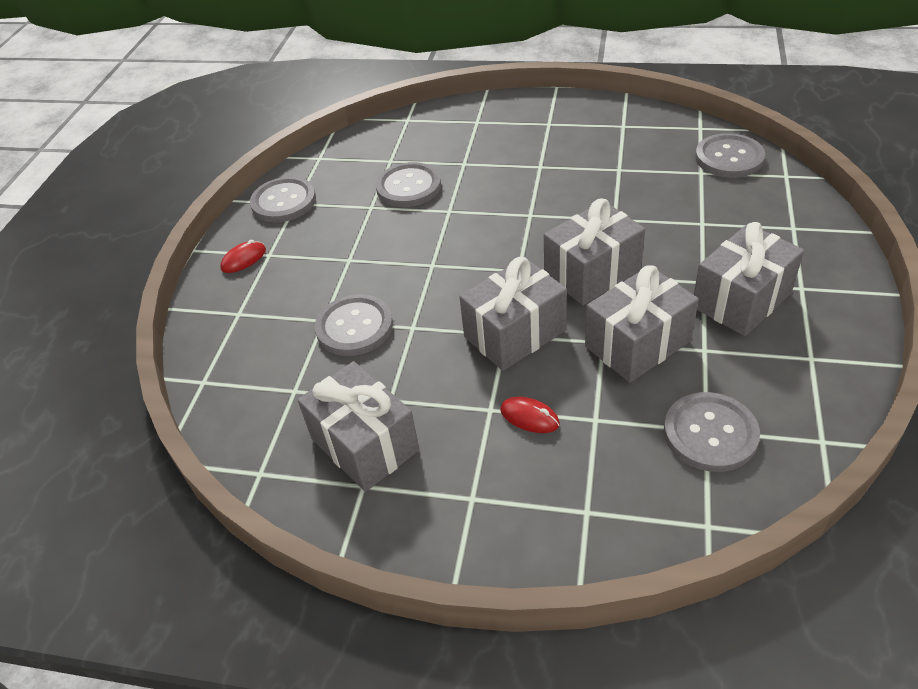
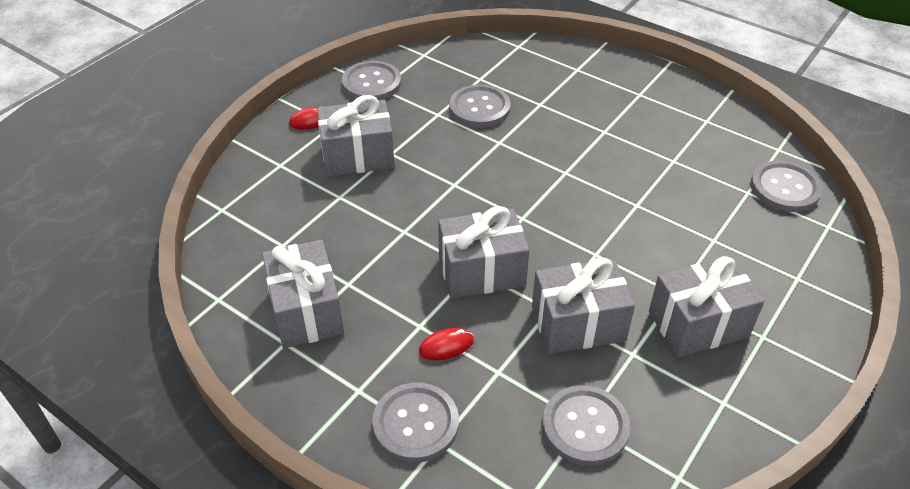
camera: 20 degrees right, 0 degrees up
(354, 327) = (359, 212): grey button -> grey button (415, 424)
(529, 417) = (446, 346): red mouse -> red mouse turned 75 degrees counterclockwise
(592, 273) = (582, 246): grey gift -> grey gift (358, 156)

==

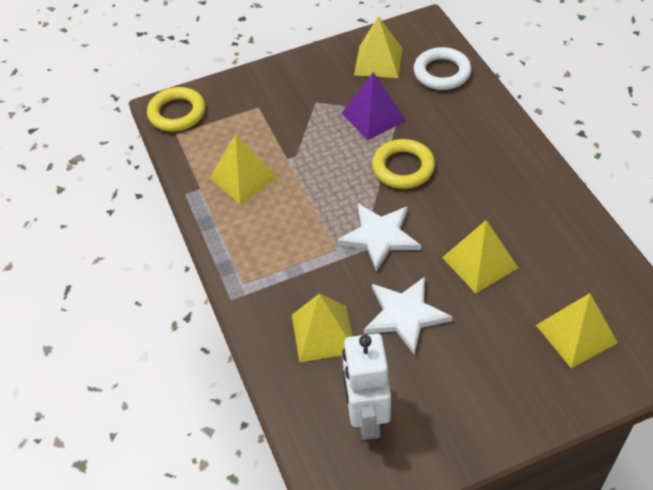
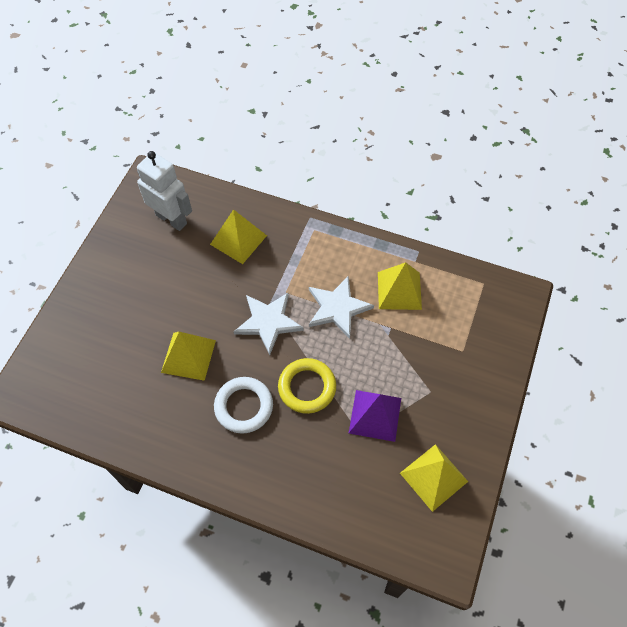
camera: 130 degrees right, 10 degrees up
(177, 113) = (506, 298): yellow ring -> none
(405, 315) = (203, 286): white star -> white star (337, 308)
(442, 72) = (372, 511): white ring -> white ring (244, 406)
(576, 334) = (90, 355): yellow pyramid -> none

→ **Task directions**
The response must hold only the lines above from the line with "(442, 72) = (372, 511): white" through the line with "(576, 334) = (90, 355): yellow", each copied exactly, both ends kept.

→ **Written reply**
(442, 72) = (372, 511): white ring -> white ring (244, 406)
(576, 334) = (90, 355): yellow pyramid -> none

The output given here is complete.